**What the exercise asks:** Reproduce, without alteration, every line of the data; exclude the images.

**Given data:**
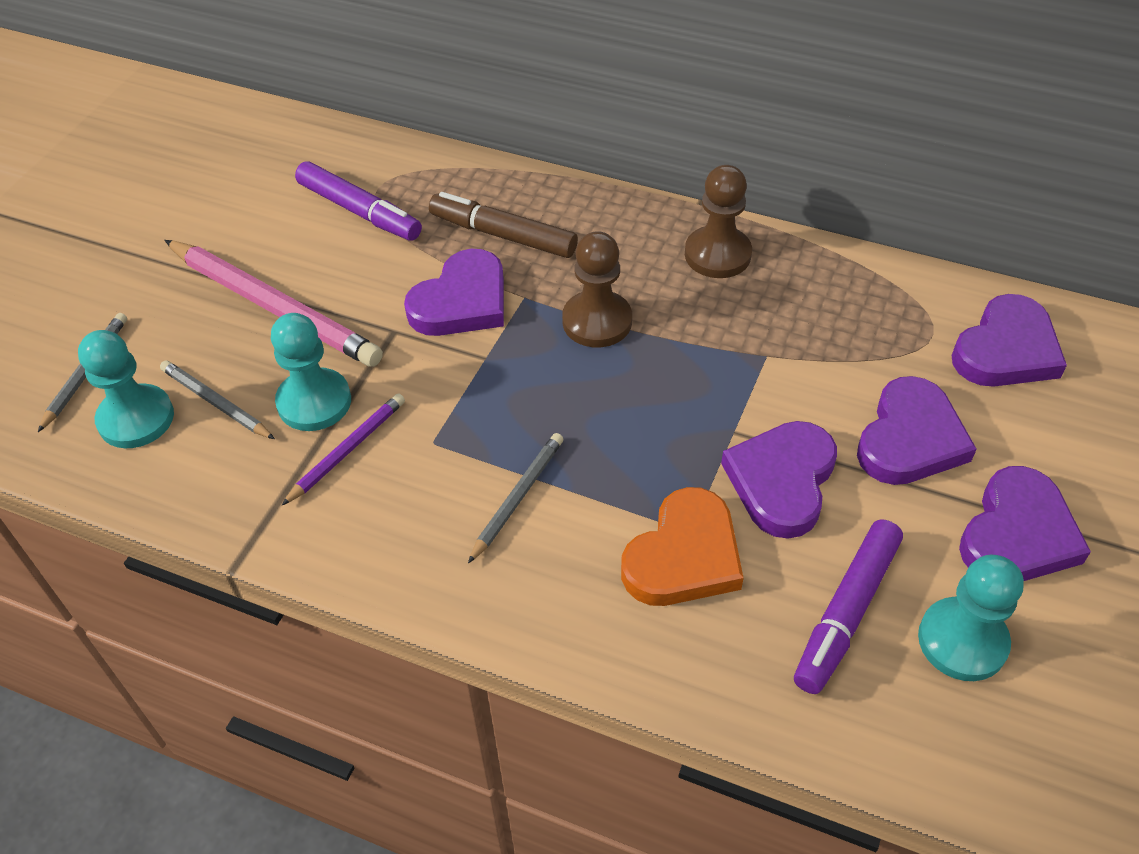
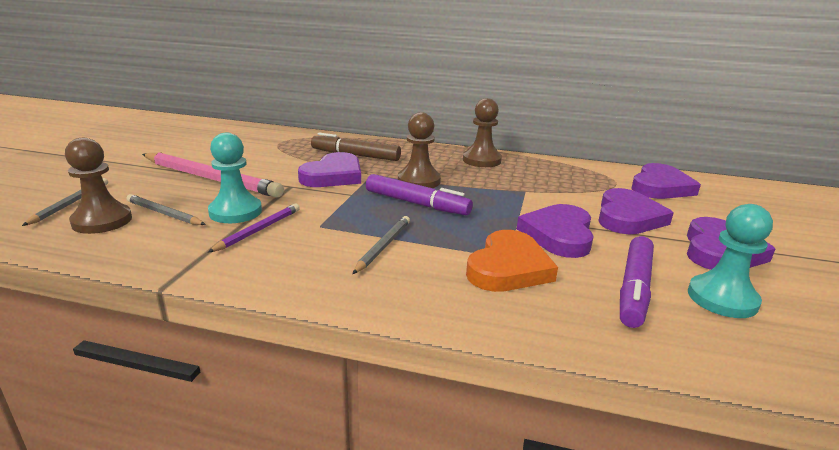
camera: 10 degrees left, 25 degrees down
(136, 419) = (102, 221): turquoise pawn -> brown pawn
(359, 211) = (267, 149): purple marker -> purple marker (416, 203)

**Answer section:**
camera: 10 degrees left, 25 degrees down
(136, 419) = (102, 221): turquoise pawn -> brown pawn
(359, 211) = (267, 149): purple marker -> purple marker (416, 203)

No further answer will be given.